Exercise objective >> From the data below, reproduce verbatim the stretch from the line containing "Trace every road" through the line containing "road 2 (unclassified): [(511,380),(494,279),(441,104),(446,0)]", including both of those lines and nothing else.

Task data >>
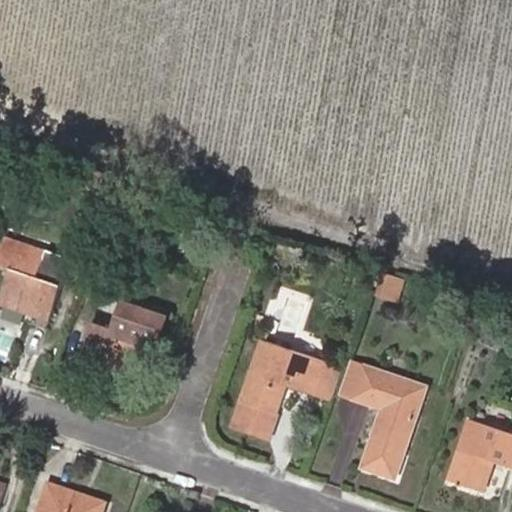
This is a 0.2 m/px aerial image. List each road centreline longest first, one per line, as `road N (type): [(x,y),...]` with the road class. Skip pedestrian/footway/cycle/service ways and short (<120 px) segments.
road 1 (track): [(511,299),(0,110)]
road 2 (residential): [(0,387),(184,451)]
road 3 (residential): [(184,451),(359,511)]
road 4 (residential): [(184,451),(243,281)]
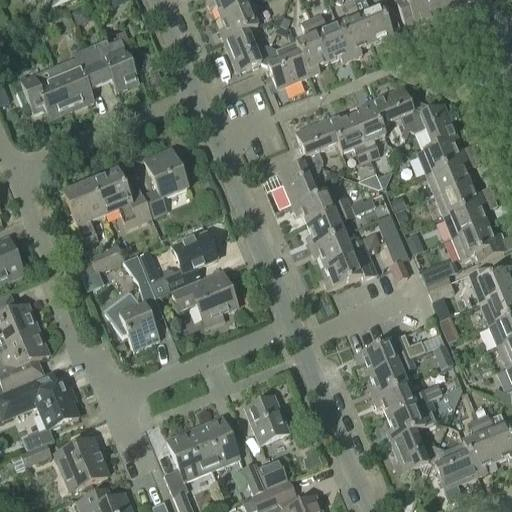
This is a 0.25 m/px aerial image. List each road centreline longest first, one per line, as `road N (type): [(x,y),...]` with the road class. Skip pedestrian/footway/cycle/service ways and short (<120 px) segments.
road 1 (residential): [(112,397),(103,363),(62,315),(61,270),(13,170)]
road 2 (residential): [(290,325),(194,94)]
road 3 (residential): [(368,511),(290,325)]
road 4 (residential): [(13,170),(194,94)]
road 5 (residential): [(112,397),(290,325)]
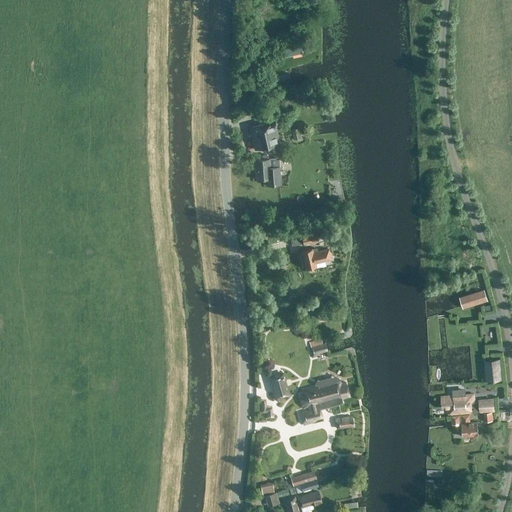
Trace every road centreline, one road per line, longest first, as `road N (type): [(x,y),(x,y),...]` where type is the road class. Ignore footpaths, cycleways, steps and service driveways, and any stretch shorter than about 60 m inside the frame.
road 1 (tertiary): [(234,511),(244,378),(224,146),(224,0)]
road 2 (unclassified): [(511,380),(494,279),(441,104),(446,0)]
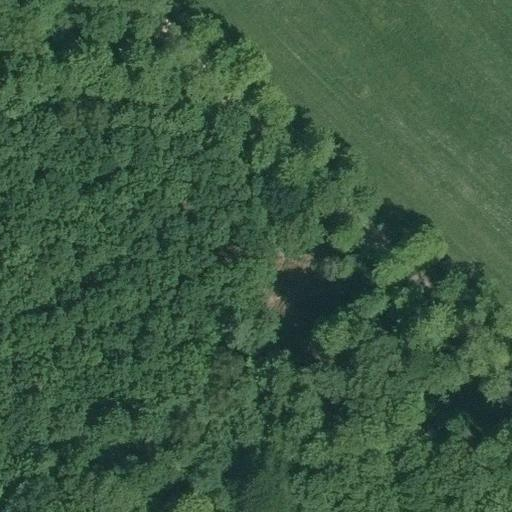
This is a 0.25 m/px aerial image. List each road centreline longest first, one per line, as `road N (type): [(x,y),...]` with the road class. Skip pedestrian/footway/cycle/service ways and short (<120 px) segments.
road 1 (track): [(511,374),(137,0)]
road 2 (track): [(0,89),(245,106)]
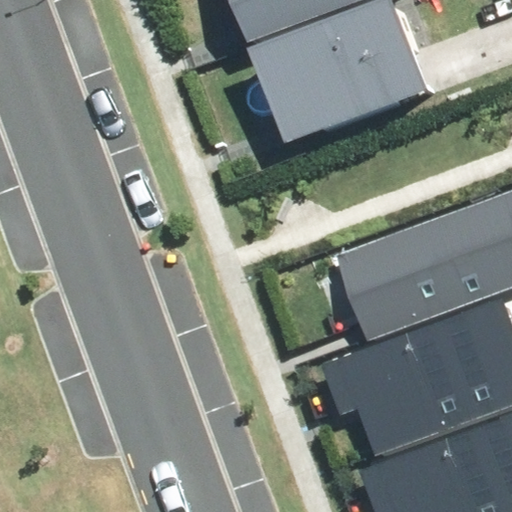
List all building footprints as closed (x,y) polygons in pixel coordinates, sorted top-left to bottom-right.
[(251,0),(265,37),(368,0),(251,0)] [(407,0),(267,51),(298,138),(439,88),(407,0)] [(511,190),(347,248),(376,329),(511,281),(511,190)] [(364,396),(380,440),(511,392),(511,307),(507,295),(336,356),(352,400),(364,396)] [(403,506),(404,511),(511,511),(511,416),(374,466),(390,511),(403,506)]
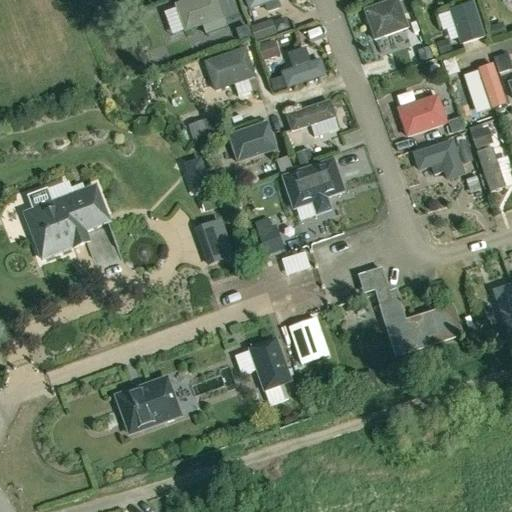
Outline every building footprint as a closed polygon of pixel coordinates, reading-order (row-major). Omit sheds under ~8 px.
[(223,19),(215,0),(194,0),(176,7),(186,33),(223,19)] [(279,9),(276,1),(279,0),(245,0),(249,10),(264,5),(267,13),(279,9)] [(375,42),(408,30),(398,2),(365,14),(375,42)] [(454,25),(459,39),(461,47),(484,40),(473,6),(450,13),(451,14),(454,25)] [(284,46),(266,51),(272,71),(290,66),(284,46)] [(242,49),(205,62),(215,92),(252,79),(242,49)] [(429,49),(417,52),(420,63),(432,60),(429,49)] [(319,63),(309,66),(304,51),(288,56),(293,72),(282,75),(287,90),(324,78),(319,63)] [(492,111),(507,106),(494,68),(479,73),(492,111)] [(197,85),(203,102),(214,98),(208,81),(197,85)] [(408,139),(445,127),(436,100),(399,112),(408,139)] [(336,131),(333,121),(334,120),(328,104),(287,118),(292,134),(311,128),(315,139),(336,131)] [(511,127),(511,122),(509,114),(501,117),(505,130),(511,127)] [(463,131),(459,118),(448,122),(452,135),(463,131)] [(236,164),(273,152),(264,126),(228,138),(236,164)] [(486,129),(470,135),(475,150),(491,144),(486,129)] [(463,166),(473,162),(465,141),(456,145),(463,166)] [(433,176),(443,173),(445,181),(463,176),(452,143),(414,156),(419,172),(431,168),(433,176)] [(300,171),(314,166),(307,147),(293,153),(300,171)] [(492,151),(477,156),(491,197),(506,192),(492,151)] [(183,167),(194,200),(211,194),(200,162),(183,167)] [(331,211),(327,200),(343,194),(333,164),(285,180),(295,211),(312,205),(316,217),(331,211)] [(268,171),(271,182),(287,178),(284,166),(268,171)] [(473,184),(479,201),(490,197),(485,181),(473,184)] [(68,233),(106,219),(97,194),(95,189),(64,201),(52,206),(47,192),(28,200),(33,213),(25,216),(33,237),(42,262),(49,259),(74,249),(73,246),(68,233)] [(337,207),(355,203),(353,194),(334,198),(337,207)] [(212,197),(200,202),(204,213),(216,209),(212,197)] [(271,246),(276,261),(292,255),(287,241),(271,246)] [(395,361),(434,348),(462,340),(452,309),(405,324),(395,294),(387,296),(385,289),(374,292),(395,361)] [(508,341),(511,339),(511,298),(509,289),(493,294),(508,341)] [(290,383),(276,342),(249,351),(264,393),(290,383)] [(134,392),(136,398),(120,404),(118,398),(116,399),(130,436),(180,418),(166,381),(144,389),(144,388),(143,389),(143,390),(136,392),(136,391),(134,392)] [(292,389),(273,395),(280,416),(299,410),(292,389)] [(104,440),(124,435),(121,422),(101,428),(104,440)]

Answer to the exercise >>
Trace every road centreline, one road per line, longest first, as `road N (type): [(x,y),(x,y),...]` where type is the road class. Ignore footpaths, cycleways, steps and service driveways, and any stretch shorter than about 60 m inside the frame.
road 1 (tertiary): [(234,511),(244,378),(224,146),(224,0)]
road 2 (unclassified): [(511,380),(494,279),(441,104),(446,0)]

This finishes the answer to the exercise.